--- WHAT YOU WILL DO ---
Your copy of the data below must be exact and must leave out all pictures.

(TASK INPUT begins)

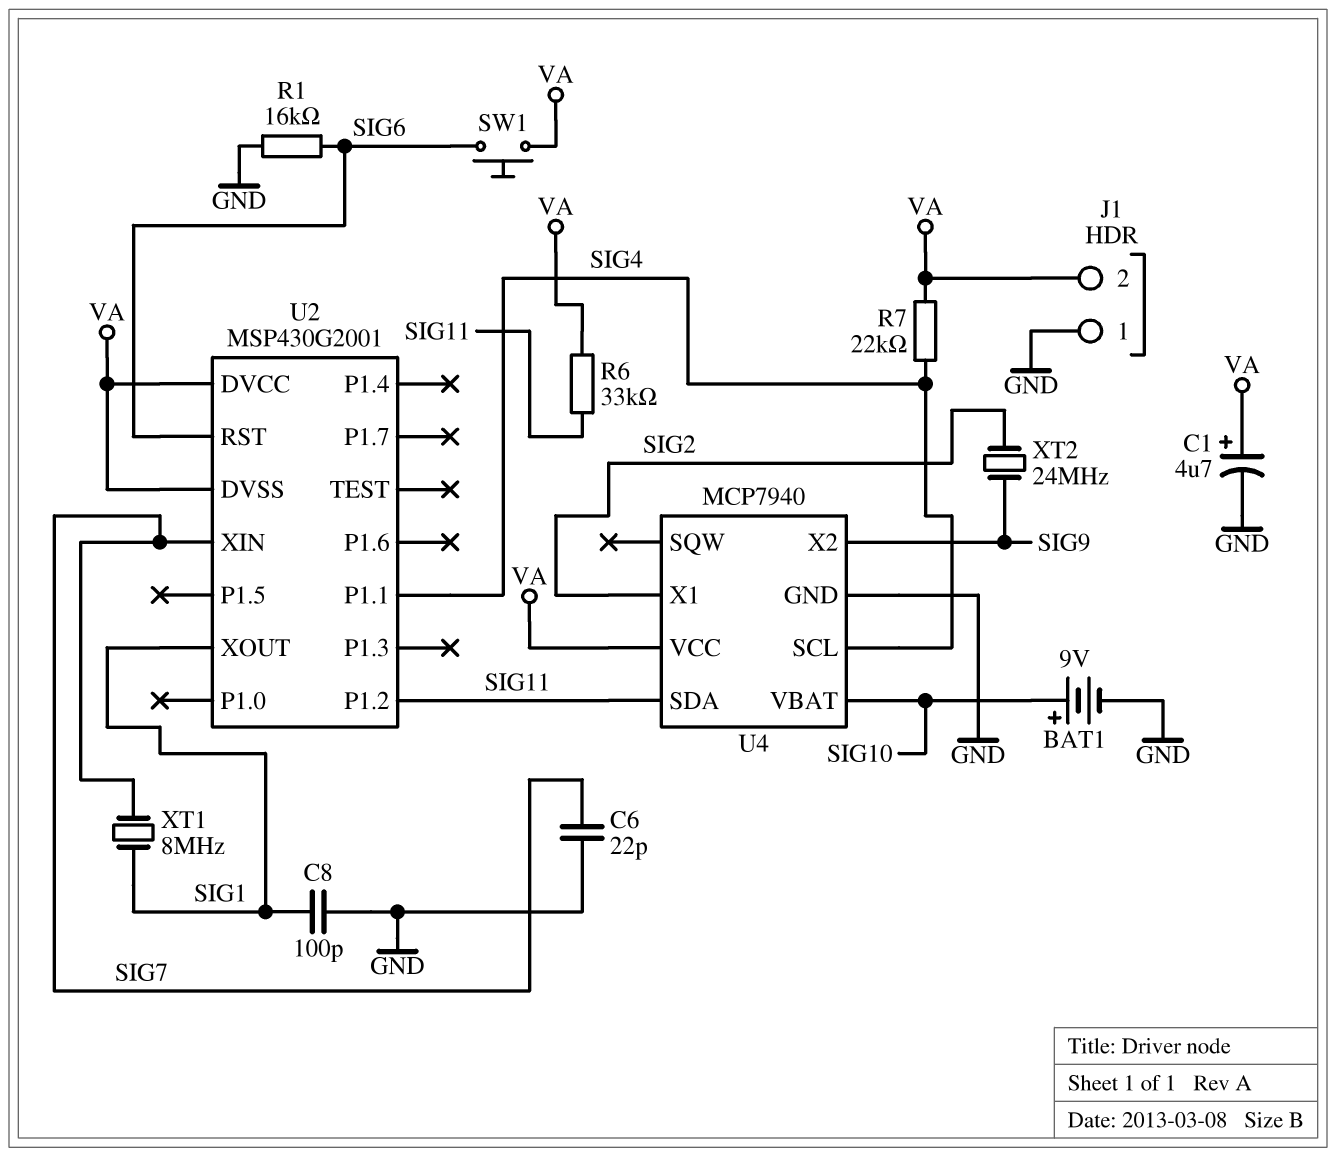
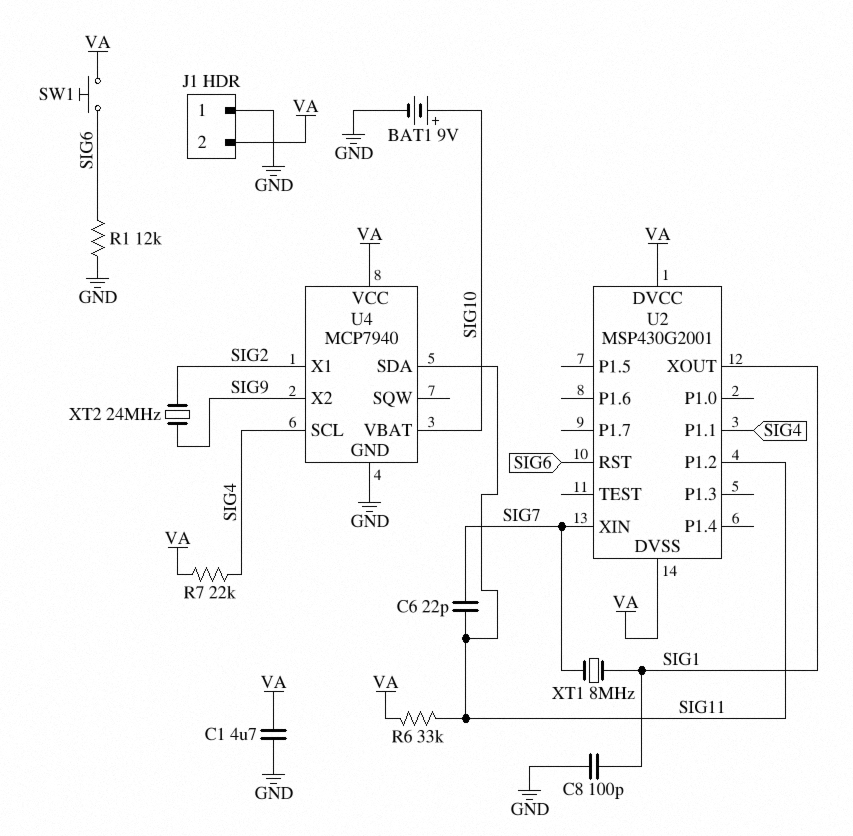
C1: 4.7uF (plus VA, minus GND) -> 4.7uF (GND, VA)
C6: 22pF (GND, SIG7) -> 22pF (SIG7, SIG11)
R1: 16k (GND, SIG6) -> 12k (GND, SIG6)

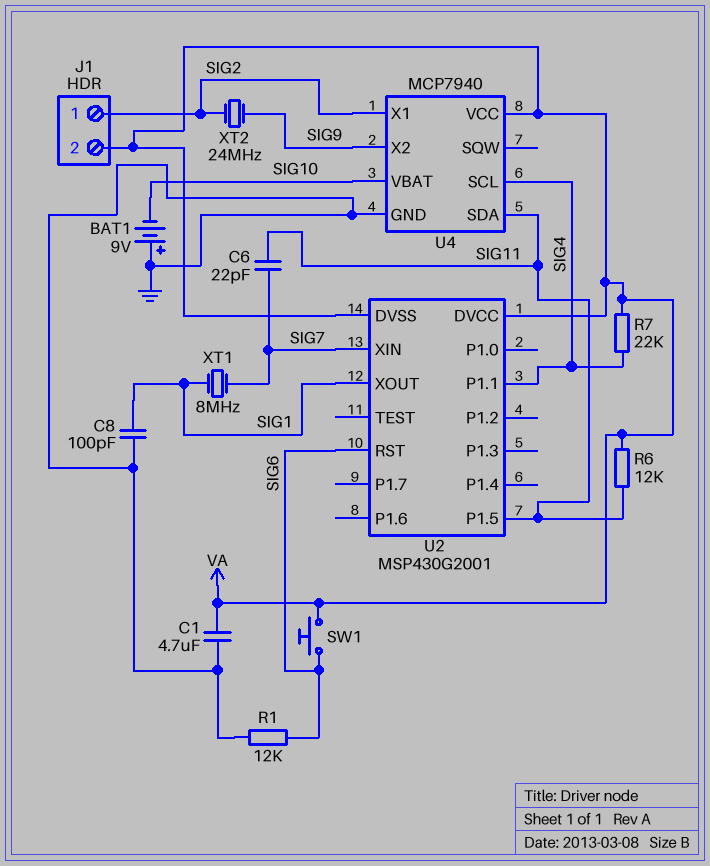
BAT1: 9V (plus SIG10, minus GND) -> 9V (plus GND, minus SIG10)
J1 pin 1: GND -> SIG2
R6: 33k (SIG11, VA) -> 12k (SIG11, VA)
U2 pin P1.2: SIG11 -> none
U2 pin P1.5: none -> SIG11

(TASK INPUT ends)

--- THE ANSWER ---
C1: 4.7uF (plus VA, minus GND) -> 4.7uF (GND, VA)
C6: 22pF (GND, SIG7) -> 22pF (SIG7, SIG11)
R1: 16k (GND, SIG6) -> 12k (GND, SIG6)

BAT1: 9V (plus SIG10, minus GND) -> 9V (plus GND, minus SIG10)
J1 pin 1: GND -> SIG2
R6: 33k (SIG11, VA) -> 12k (SIG11, VA)
U2 pin P1.2: SIG11 -> none
U2 pin P1.5: none -> SIG11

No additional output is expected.